= Direction =
Report how many lines in the items below contain the string "TupletNumber". Give only the number.
══════════
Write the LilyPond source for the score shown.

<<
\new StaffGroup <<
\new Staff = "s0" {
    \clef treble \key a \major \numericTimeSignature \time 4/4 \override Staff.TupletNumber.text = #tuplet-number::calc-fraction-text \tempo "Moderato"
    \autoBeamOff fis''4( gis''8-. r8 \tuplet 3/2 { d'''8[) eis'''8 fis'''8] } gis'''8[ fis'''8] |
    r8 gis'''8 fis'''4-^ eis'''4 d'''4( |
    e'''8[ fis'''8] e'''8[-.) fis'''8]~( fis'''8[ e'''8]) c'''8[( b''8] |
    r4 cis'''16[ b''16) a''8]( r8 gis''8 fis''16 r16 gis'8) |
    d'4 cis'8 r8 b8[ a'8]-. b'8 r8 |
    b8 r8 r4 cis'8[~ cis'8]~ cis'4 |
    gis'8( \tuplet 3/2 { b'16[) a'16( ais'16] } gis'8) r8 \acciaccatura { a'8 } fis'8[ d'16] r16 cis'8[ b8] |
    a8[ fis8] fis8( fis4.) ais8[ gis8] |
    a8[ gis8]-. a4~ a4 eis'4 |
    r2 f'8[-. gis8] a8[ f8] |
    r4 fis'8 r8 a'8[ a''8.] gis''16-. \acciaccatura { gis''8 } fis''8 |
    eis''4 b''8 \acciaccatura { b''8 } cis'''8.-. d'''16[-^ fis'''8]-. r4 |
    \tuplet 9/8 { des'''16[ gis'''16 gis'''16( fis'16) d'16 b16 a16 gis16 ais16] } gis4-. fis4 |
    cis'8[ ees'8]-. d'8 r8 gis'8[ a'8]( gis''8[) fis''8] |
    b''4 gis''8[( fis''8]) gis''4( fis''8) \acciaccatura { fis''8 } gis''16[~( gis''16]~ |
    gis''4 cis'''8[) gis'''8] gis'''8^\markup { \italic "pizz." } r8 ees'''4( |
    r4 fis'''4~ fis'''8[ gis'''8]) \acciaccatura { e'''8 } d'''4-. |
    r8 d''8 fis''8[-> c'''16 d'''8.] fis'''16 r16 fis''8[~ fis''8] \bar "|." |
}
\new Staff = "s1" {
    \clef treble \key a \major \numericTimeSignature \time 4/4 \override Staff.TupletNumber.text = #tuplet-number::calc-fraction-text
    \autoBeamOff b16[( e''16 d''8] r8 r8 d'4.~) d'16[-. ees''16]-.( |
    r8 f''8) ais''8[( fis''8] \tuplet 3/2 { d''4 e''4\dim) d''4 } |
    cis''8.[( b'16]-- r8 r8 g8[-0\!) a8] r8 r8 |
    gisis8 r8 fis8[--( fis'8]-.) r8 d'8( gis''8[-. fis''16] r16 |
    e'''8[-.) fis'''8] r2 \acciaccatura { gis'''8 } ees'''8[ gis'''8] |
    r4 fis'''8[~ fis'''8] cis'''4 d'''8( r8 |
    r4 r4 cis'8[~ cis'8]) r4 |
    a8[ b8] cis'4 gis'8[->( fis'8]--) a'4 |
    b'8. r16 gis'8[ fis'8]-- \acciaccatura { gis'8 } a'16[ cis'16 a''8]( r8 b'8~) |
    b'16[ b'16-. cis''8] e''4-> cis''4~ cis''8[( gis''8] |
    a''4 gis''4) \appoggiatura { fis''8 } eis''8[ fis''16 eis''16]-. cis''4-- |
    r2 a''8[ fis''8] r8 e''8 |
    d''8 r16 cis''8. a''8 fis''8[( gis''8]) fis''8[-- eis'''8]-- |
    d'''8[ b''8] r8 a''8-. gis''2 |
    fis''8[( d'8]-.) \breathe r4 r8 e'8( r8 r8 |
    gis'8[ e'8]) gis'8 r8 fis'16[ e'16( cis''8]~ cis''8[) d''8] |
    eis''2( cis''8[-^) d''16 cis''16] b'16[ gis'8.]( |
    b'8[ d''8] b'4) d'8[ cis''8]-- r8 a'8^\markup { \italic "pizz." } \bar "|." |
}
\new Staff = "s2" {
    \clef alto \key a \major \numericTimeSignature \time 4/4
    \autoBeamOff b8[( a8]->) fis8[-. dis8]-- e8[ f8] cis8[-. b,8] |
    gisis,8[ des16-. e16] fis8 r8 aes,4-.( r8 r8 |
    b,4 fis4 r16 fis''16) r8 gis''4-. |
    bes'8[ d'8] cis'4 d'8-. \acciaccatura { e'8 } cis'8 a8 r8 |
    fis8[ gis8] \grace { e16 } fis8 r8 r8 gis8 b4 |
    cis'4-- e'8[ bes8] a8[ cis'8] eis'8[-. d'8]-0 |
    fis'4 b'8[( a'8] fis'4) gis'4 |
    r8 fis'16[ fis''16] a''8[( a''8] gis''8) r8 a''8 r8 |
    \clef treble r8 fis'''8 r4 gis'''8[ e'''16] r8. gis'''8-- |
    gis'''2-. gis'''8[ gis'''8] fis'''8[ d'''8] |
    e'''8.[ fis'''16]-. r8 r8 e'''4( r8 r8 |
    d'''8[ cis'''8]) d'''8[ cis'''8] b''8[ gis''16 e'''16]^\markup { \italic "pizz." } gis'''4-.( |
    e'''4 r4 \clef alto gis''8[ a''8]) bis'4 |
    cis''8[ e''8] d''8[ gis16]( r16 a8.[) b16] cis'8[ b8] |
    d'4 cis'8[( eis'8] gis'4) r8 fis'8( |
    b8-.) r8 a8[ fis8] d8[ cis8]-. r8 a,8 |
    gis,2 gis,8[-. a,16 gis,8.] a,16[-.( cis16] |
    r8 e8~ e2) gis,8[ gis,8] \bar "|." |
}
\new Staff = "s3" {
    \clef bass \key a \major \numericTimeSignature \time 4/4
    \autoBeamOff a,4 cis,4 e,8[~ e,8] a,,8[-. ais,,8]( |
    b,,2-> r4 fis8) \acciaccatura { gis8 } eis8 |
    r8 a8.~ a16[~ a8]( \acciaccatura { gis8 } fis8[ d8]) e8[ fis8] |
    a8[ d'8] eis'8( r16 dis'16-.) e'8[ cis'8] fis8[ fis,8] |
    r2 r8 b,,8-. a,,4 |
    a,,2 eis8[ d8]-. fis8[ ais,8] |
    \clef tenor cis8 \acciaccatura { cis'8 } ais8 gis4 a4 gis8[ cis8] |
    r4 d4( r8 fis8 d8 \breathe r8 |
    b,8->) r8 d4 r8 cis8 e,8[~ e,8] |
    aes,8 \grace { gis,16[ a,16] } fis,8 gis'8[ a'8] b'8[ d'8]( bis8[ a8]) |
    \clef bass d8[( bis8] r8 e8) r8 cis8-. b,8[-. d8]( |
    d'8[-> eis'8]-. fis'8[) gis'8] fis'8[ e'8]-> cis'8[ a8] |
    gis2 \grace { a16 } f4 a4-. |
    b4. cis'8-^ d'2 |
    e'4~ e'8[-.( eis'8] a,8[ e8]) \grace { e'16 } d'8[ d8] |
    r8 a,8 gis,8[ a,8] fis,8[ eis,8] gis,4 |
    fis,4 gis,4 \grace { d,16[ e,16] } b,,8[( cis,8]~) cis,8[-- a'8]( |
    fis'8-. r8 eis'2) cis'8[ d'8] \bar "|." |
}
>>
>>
══════════
= Answer below =
2